> _PROBLEM TO SOLVE_
Your response should consist of the entire listing, transcribed exactly, with every image left out.

> _DATASET SECTION_
______________________________
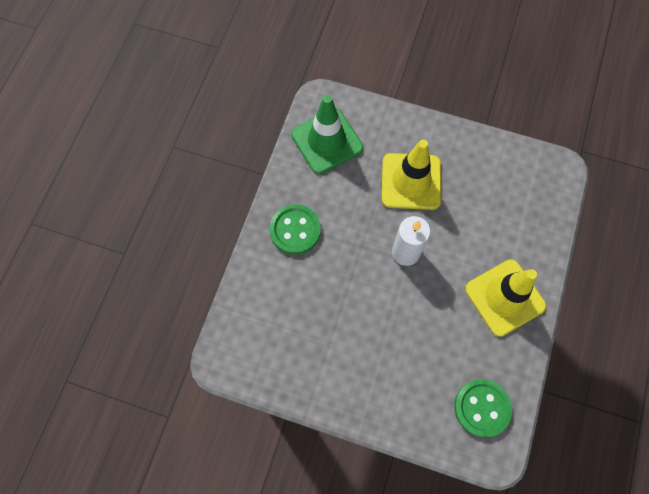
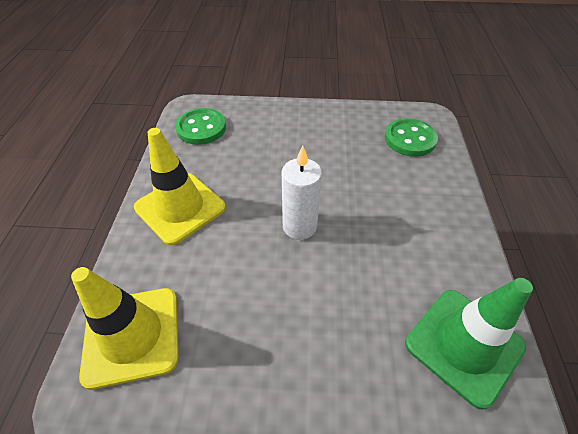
camera: 165 degrees right, 20 degrees down
(295, 230) = (433, 221): green button -> green button (410, 139)
(411, 181) = (318, 313): yellow traffic cone -> yellow traffic cone (132, 335)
______________________________
> _EXPECTED ANSWER_
camera: 165 degrees right, 20 degrees down
(295, 230) = (433, 221): green button -> green button (410, 139)
(411, 181) = (318, 313): yellow traffic cone -> yellow traffic cone (132, 335)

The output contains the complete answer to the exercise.